Items from a data source

########

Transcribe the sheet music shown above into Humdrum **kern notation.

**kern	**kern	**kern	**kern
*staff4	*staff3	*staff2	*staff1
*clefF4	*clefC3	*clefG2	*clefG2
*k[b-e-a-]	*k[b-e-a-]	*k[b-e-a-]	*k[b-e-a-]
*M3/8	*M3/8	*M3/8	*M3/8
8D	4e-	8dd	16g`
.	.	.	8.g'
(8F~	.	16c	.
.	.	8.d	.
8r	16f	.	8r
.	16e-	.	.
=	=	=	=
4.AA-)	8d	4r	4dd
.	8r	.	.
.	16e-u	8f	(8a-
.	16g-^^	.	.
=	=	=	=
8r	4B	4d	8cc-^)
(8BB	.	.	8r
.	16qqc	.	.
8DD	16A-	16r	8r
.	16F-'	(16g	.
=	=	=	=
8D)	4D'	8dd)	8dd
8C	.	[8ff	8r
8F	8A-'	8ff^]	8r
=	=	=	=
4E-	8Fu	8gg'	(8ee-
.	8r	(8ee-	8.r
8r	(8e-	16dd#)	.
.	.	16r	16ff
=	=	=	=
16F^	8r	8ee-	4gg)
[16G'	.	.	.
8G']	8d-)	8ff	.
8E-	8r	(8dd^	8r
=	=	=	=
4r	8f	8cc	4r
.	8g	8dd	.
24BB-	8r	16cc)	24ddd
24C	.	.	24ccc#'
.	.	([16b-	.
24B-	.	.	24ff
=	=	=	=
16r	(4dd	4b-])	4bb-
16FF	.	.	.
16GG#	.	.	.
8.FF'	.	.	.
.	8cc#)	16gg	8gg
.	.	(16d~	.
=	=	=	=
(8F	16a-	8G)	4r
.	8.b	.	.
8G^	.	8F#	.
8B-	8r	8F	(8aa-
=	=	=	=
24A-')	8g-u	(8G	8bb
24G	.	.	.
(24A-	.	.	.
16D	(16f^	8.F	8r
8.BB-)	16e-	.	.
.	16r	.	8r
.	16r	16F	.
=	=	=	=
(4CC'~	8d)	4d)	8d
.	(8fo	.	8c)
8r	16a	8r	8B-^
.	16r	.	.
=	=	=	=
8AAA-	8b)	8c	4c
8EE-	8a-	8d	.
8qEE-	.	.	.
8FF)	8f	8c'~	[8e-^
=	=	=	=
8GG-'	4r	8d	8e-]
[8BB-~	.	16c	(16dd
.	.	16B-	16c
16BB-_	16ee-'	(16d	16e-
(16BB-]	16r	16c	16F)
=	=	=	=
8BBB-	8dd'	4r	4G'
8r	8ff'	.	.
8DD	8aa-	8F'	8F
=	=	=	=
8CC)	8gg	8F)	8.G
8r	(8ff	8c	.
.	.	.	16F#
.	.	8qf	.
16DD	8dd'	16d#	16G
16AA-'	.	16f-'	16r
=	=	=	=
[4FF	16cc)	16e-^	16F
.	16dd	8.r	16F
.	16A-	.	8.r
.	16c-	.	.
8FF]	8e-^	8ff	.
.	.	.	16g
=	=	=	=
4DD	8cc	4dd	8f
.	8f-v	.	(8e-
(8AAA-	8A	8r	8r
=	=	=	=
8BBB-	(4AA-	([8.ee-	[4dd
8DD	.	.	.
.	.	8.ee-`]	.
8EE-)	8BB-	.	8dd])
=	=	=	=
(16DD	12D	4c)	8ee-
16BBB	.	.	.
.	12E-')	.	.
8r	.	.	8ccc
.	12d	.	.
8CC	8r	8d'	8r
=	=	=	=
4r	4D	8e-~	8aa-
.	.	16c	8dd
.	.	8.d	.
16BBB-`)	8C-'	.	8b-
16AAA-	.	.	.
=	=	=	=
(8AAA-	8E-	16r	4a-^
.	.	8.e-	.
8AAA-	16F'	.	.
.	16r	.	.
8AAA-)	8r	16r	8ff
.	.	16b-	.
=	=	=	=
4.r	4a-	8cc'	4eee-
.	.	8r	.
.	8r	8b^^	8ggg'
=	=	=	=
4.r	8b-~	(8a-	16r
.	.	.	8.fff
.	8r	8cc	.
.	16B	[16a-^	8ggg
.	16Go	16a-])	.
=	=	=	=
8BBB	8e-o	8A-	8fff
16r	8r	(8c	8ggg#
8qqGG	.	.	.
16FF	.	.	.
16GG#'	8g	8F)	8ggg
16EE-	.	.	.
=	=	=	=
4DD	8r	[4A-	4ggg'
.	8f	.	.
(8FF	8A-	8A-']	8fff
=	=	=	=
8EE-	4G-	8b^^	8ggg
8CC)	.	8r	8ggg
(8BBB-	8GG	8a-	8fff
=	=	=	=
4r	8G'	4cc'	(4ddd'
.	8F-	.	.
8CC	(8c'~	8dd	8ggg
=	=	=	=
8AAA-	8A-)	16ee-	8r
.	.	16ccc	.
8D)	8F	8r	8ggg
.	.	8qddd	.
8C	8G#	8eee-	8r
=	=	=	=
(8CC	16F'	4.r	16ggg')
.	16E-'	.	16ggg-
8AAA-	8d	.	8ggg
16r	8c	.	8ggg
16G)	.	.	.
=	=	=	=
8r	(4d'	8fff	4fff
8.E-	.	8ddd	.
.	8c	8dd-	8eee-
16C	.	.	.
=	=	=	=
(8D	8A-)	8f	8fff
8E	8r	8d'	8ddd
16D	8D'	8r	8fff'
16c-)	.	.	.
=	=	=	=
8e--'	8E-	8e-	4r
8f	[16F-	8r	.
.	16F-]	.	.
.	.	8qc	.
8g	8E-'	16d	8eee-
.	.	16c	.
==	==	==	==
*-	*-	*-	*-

########

What is expected
Extract every line of the items above that contains the string "kern".

Solution to this problem
Transcribe the sheet music shown above into Humdrum **kern notation.
**kern	**kern	**kern	**kern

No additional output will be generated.